Would you copy all lines in the data that contain the word "none"?
------------
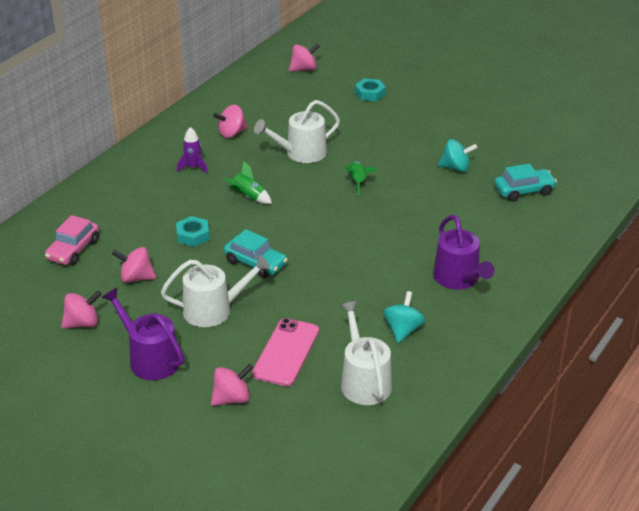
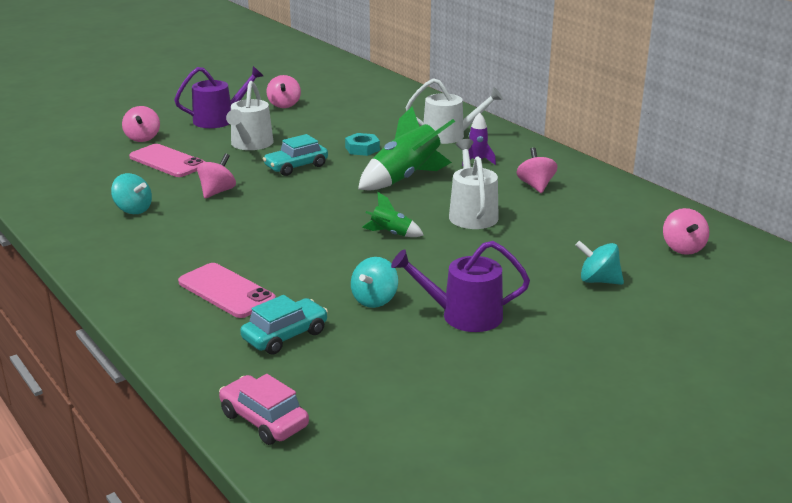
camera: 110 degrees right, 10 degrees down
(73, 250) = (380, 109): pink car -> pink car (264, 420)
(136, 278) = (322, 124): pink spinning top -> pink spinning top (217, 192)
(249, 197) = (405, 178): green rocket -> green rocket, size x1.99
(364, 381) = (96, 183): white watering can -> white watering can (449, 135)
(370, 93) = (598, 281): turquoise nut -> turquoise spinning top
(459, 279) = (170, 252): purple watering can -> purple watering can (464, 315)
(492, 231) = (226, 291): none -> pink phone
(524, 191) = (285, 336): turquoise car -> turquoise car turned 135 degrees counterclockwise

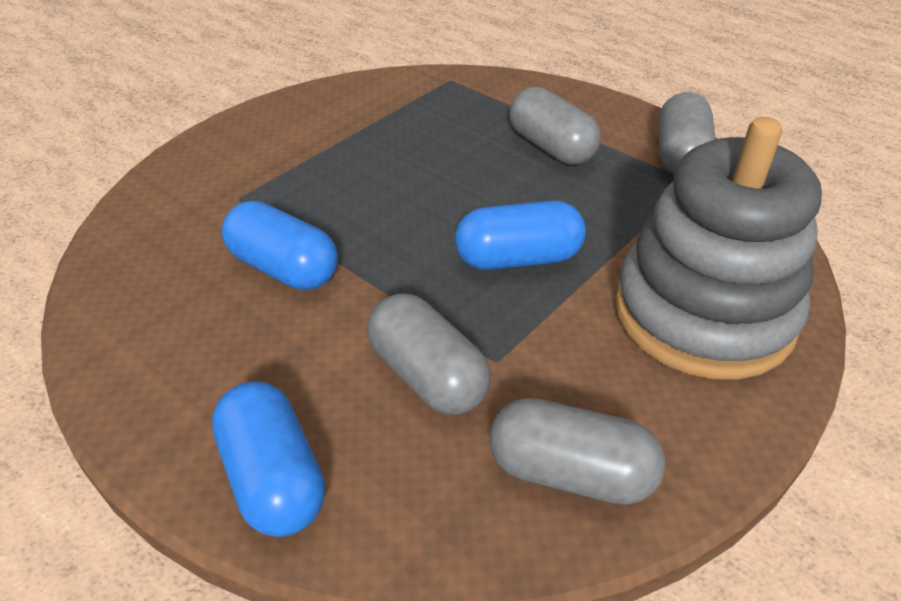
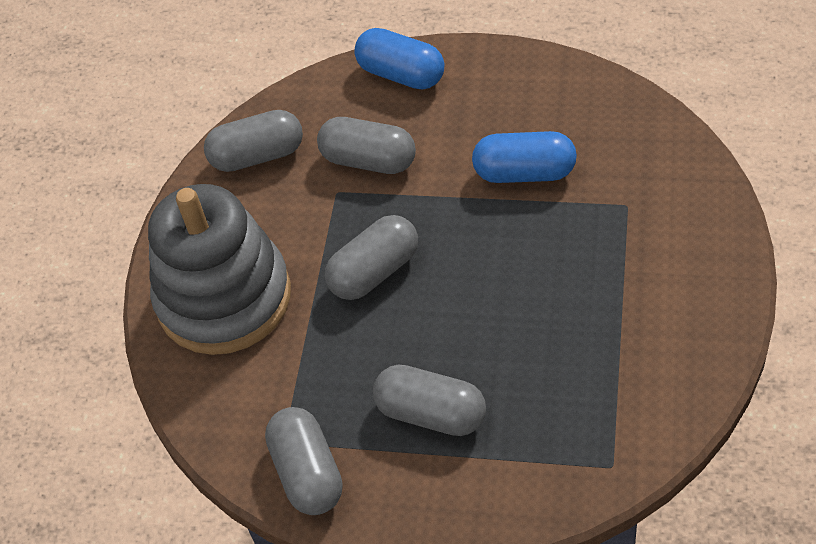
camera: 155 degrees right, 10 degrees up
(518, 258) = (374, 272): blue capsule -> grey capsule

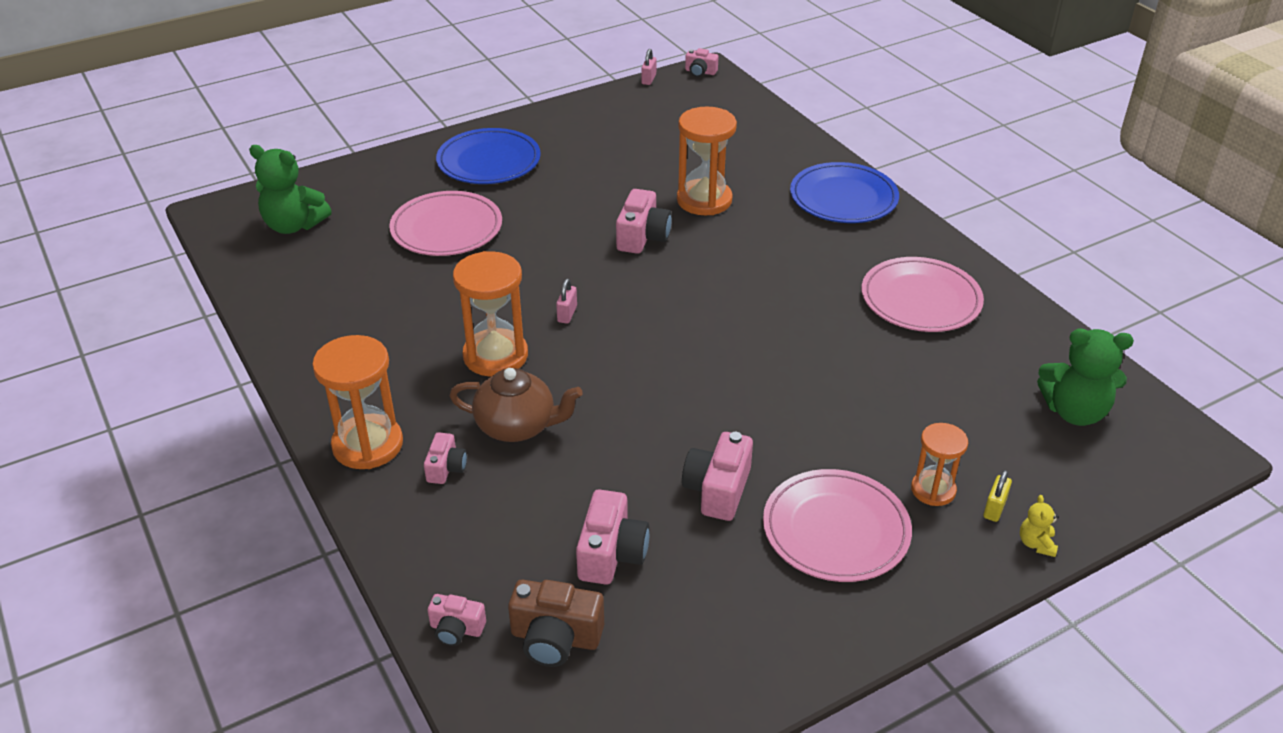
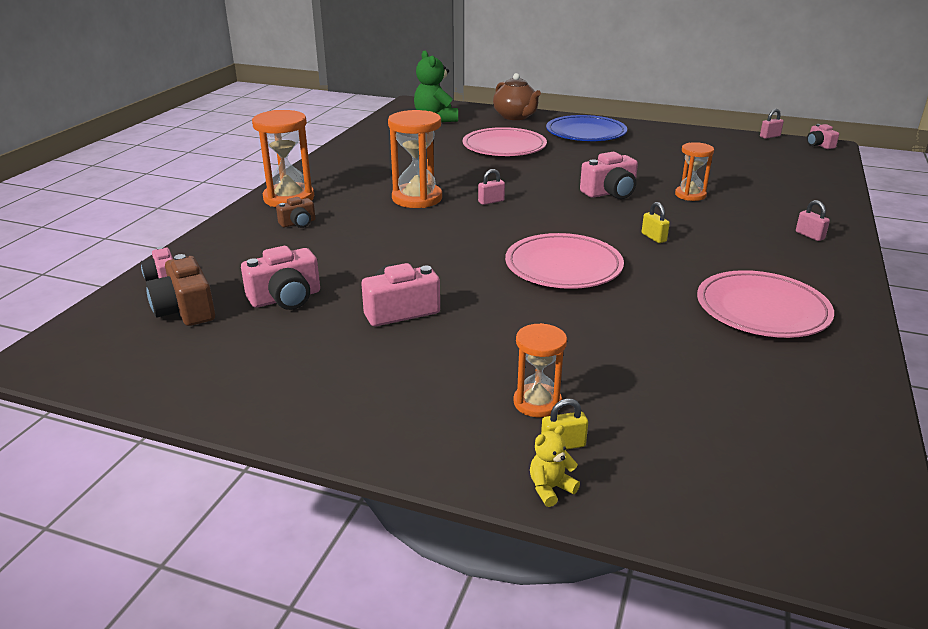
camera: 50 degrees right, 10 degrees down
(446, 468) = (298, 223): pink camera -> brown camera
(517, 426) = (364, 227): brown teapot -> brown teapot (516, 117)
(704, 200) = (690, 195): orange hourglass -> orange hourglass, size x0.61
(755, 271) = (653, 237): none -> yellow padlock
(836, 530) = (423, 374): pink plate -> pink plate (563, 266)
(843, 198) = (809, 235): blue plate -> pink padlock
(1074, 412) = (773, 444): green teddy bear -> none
------------
[Answer for this exercise]:
(492, 231) = (226, 291): none -> pink phone
(755, 271) = (653, 237): none -> yellow padlock
(1074, 412) = (773, 444): green teddy bear -> none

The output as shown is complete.